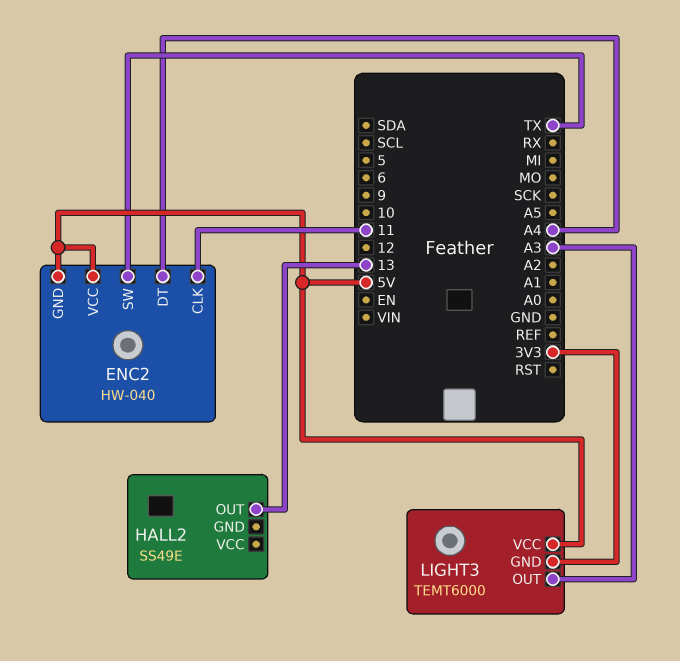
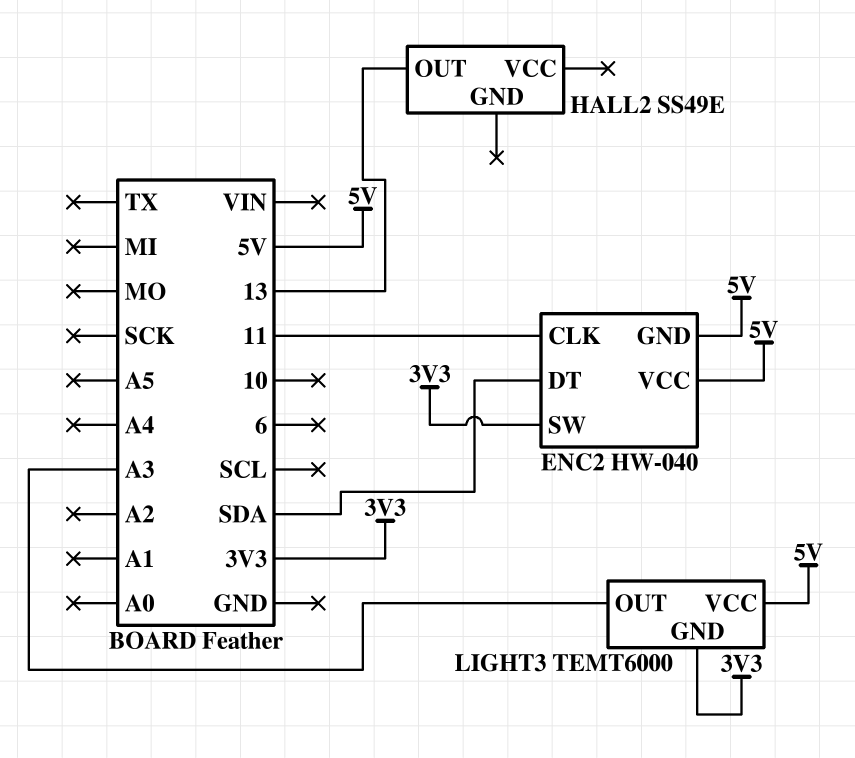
ENC2 pin DT: A4 -> SDA
ENC2 pin SW: TX -> 3V3

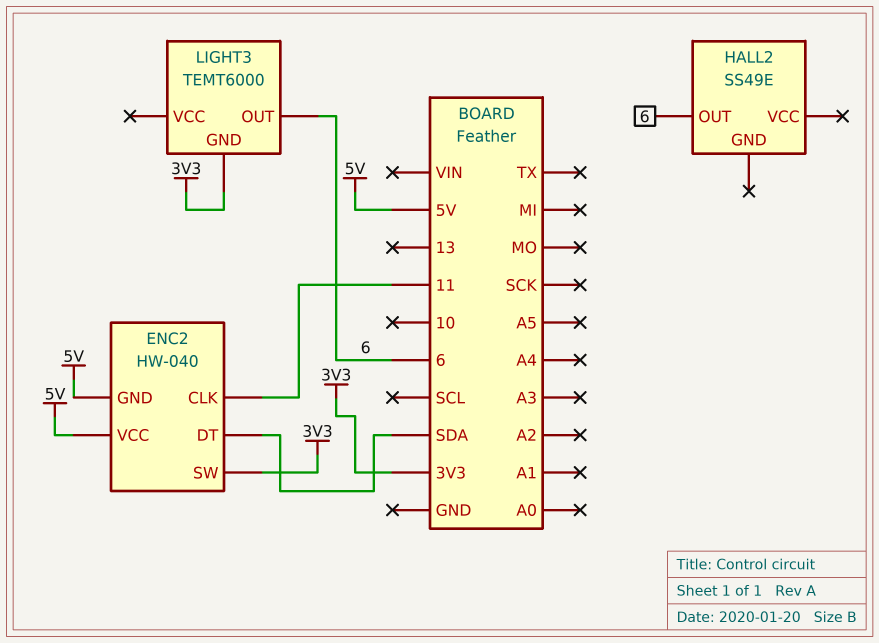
HALL2 pin OUT: 13 -> 6
LIGHT3 pin OUT: A3 -> 6
LIGHT3 pin VCC: 5V -> none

#### Requirement
Copy out the material above in full and exactly; its pictures are not to appear.

#### Response for this exercise
ENC2 pin DT: A4 -> SDA
ENC2 pin SW: TX -> 3V3

HALL2 pin OUT: 13 -> 6
LIGHT3 pin OUT: A3 -> 6
LIGHT3 pin VCC: 5V -> none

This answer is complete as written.